-- TO DO --
State how many lines of the data contain the word "turned", and write nothing besides the number.

##### INPUT

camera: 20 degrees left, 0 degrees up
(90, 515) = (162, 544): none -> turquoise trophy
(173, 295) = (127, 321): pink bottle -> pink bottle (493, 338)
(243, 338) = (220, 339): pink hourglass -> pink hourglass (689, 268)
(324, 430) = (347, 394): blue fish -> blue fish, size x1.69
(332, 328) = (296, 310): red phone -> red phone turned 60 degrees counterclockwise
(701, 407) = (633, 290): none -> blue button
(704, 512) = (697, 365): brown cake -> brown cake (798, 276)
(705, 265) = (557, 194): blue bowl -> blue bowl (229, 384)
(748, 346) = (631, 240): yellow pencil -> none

##########
##### INPUT

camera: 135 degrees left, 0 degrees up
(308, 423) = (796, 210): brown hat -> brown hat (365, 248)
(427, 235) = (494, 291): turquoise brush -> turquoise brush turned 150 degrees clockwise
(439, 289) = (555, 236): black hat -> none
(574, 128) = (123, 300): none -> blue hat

##########

-- RESPONSE TO THIS TASK --
2